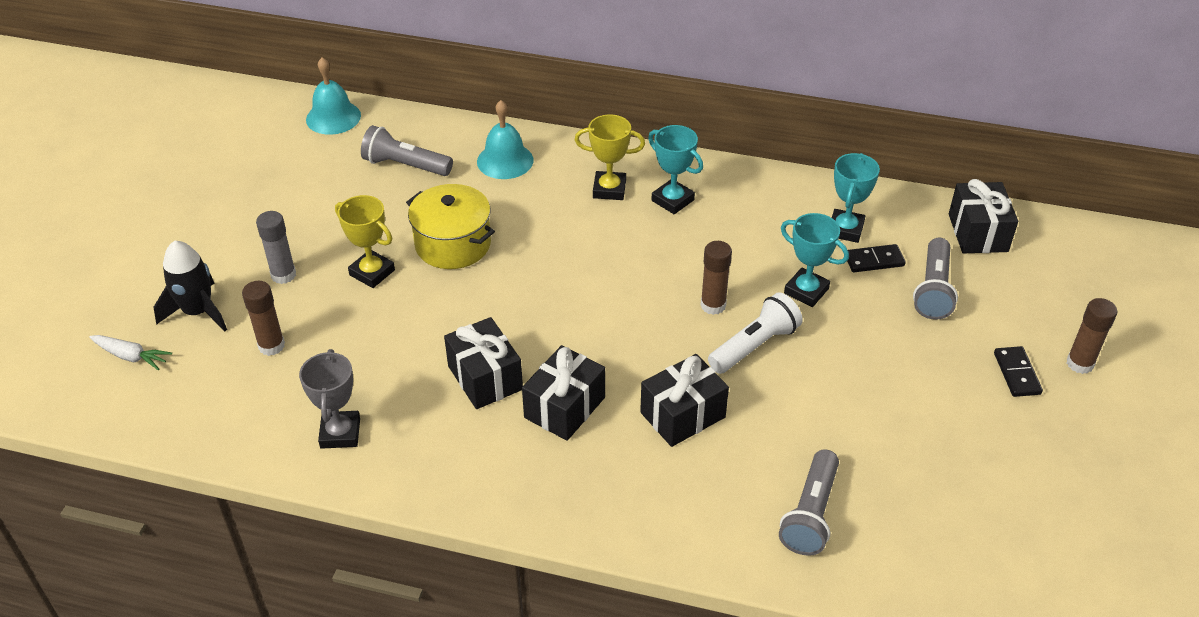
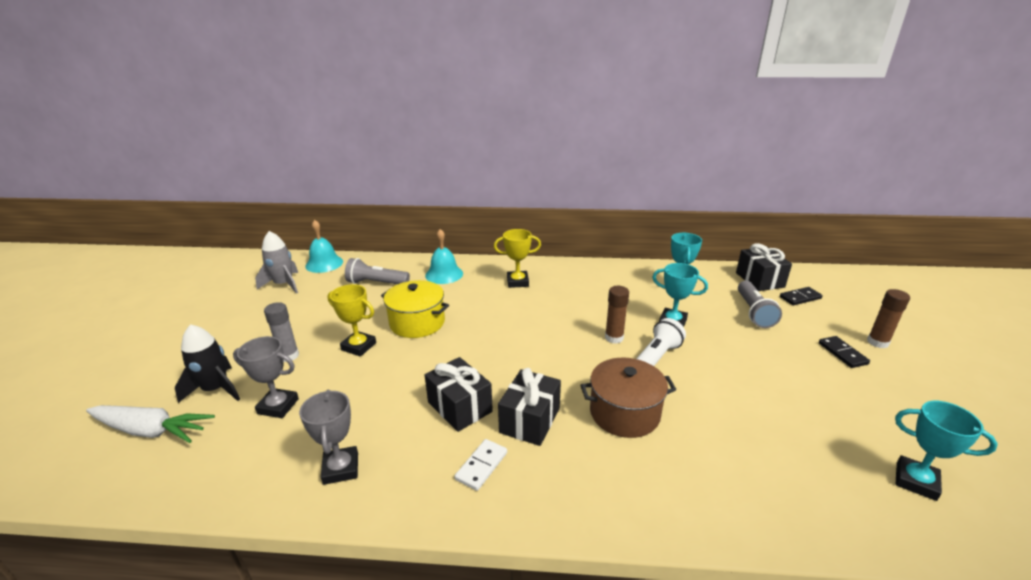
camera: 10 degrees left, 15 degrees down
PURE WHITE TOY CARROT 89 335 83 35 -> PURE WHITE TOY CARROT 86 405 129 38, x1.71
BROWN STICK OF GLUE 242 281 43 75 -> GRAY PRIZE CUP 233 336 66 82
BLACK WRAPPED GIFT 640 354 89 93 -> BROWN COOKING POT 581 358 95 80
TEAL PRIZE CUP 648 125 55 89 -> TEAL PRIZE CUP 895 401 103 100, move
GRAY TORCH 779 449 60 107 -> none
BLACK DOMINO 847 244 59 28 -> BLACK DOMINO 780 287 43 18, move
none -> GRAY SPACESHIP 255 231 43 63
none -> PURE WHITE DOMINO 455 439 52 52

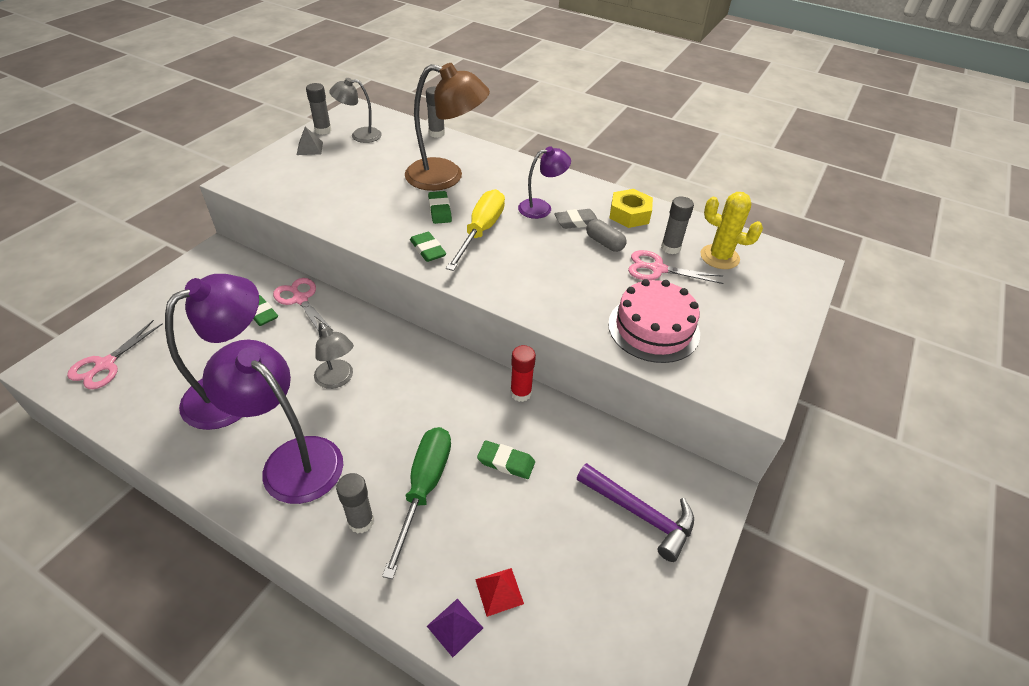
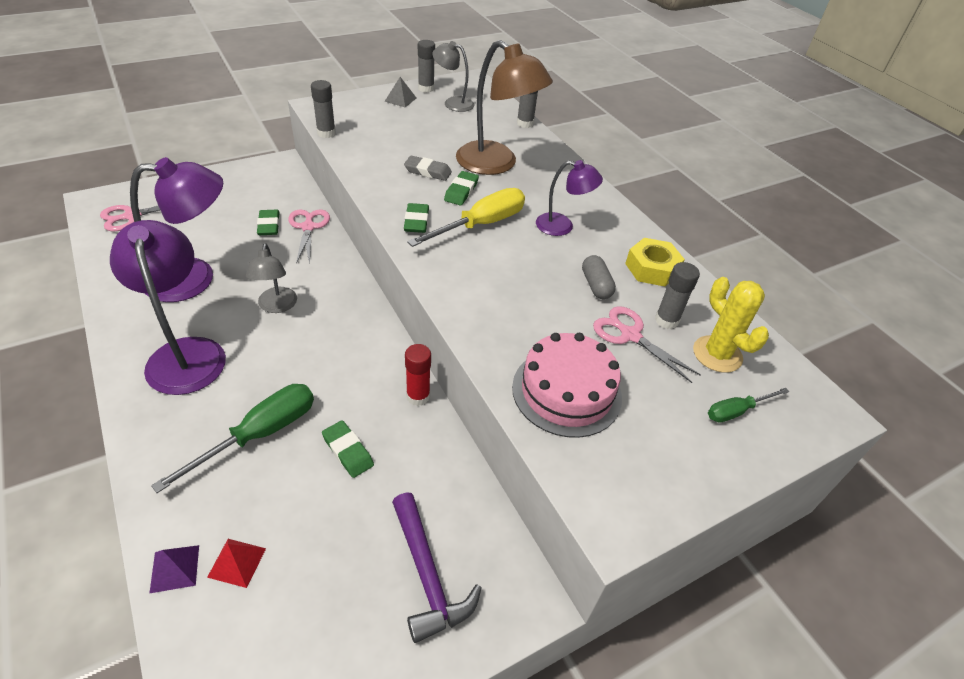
camera: 30 degrees right, 0 degrees up
GRAY STICK OF GLUE 336 473 38 61 -> GRAY STICK OF GLUE 311 80 25 58, move
GRAY GUM ERASER 554 209 43 20 -> GRAY GUM ERASER 404 155 48 26, move
none -> GREEN FLAT SCREWDRIVER 708 388 82 34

──────────

### Task prompt
Report every line of the records that contains the word "BROWN".

### Answer
BROWN STICK OF GLUE 242 281 43 75 -> GRAY PRIZE CUP 233 336 66 82
BLACK WRAPPED GIFT 640 354 89 93 -> BROWN COOKING POT 581 358 95 80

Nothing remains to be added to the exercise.